▶ The problem
Going through the entries below, work out how many lines have the string "gelb" in them. Give the number and nothing more.

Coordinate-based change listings
--- START ---

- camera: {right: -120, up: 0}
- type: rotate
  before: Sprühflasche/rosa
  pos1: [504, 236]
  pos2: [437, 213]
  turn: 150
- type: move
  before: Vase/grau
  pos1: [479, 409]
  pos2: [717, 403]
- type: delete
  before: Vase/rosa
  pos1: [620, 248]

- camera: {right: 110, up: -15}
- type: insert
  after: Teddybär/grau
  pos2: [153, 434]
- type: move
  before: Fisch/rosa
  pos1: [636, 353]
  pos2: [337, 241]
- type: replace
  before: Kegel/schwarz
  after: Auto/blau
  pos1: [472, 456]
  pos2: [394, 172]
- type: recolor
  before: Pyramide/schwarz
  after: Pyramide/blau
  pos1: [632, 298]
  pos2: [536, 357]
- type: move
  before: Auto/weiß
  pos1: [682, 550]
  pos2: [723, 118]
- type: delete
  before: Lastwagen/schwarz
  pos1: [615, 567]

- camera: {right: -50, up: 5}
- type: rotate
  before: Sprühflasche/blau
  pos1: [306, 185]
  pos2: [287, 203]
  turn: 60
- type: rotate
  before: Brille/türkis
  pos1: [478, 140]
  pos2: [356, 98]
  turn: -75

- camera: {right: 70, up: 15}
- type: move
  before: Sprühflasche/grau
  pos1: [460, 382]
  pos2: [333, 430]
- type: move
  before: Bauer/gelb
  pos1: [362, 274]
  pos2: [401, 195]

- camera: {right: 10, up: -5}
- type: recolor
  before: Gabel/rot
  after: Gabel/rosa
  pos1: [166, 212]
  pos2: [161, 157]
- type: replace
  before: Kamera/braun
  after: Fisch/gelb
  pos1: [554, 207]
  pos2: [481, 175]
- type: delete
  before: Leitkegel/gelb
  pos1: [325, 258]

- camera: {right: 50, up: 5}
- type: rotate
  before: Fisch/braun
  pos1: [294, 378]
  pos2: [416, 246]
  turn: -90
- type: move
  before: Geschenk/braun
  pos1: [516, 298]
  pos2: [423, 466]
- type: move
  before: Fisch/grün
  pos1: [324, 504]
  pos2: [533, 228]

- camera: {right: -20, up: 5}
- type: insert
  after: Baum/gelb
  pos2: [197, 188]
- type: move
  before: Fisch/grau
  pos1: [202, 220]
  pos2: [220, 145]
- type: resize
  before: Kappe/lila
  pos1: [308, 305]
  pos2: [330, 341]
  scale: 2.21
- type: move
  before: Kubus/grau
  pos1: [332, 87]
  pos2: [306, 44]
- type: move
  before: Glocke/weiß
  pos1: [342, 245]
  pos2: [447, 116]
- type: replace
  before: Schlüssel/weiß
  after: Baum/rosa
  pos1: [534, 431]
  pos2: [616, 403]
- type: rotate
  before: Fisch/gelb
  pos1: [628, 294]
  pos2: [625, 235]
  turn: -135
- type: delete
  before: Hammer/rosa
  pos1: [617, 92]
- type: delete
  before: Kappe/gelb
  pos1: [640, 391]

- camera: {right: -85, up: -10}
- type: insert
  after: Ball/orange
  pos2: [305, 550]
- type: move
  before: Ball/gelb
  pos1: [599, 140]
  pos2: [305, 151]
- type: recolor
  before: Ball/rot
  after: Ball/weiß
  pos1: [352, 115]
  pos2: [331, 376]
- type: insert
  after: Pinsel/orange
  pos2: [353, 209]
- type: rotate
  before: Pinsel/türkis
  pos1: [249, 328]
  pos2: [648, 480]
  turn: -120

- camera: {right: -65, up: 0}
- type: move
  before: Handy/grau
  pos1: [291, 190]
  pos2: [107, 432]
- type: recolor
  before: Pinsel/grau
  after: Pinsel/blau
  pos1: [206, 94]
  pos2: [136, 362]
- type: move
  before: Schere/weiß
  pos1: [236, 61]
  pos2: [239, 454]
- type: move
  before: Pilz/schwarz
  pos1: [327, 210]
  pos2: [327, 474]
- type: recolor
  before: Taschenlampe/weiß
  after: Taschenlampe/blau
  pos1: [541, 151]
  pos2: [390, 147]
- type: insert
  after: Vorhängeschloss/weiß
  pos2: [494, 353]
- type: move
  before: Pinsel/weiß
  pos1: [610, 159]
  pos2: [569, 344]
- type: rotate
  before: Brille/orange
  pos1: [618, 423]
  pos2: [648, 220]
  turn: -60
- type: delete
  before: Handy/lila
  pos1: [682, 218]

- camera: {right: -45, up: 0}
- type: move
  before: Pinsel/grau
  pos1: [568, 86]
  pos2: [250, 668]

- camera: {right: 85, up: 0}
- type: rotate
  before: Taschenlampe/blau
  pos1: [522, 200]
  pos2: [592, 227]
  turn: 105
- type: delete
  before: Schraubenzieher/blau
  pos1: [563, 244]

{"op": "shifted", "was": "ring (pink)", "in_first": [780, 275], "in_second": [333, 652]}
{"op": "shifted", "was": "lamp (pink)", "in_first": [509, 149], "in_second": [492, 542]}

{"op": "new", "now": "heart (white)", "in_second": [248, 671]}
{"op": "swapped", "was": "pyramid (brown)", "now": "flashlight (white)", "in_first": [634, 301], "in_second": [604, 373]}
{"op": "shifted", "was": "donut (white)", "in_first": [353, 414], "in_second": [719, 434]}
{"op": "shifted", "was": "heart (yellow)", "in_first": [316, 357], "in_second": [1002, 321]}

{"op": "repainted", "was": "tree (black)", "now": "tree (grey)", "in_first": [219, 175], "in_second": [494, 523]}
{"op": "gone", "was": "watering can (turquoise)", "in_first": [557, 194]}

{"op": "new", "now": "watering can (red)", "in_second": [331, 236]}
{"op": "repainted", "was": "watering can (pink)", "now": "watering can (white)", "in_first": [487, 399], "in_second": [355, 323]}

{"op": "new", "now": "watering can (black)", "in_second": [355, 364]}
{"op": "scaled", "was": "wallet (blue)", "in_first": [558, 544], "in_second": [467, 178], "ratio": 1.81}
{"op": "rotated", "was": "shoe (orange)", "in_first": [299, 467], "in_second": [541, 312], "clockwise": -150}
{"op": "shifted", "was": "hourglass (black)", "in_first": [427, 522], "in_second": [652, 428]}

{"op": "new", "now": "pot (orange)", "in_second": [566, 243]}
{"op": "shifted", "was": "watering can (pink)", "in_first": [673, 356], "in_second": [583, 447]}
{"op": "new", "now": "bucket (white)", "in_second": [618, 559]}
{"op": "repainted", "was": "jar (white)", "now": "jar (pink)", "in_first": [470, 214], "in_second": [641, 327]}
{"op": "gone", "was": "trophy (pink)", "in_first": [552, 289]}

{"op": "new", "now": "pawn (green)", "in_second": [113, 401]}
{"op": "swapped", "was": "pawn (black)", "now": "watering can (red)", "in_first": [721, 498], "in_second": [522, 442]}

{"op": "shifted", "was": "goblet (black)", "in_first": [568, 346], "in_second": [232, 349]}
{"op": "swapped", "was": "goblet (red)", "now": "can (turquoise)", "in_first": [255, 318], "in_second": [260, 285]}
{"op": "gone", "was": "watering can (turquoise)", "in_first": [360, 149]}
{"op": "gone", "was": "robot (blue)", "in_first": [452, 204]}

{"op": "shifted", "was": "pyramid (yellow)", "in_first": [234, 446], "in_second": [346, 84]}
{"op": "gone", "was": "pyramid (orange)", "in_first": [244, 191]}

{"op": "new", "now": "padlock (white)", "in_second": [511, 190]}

--- END ---

▶ Written answer
7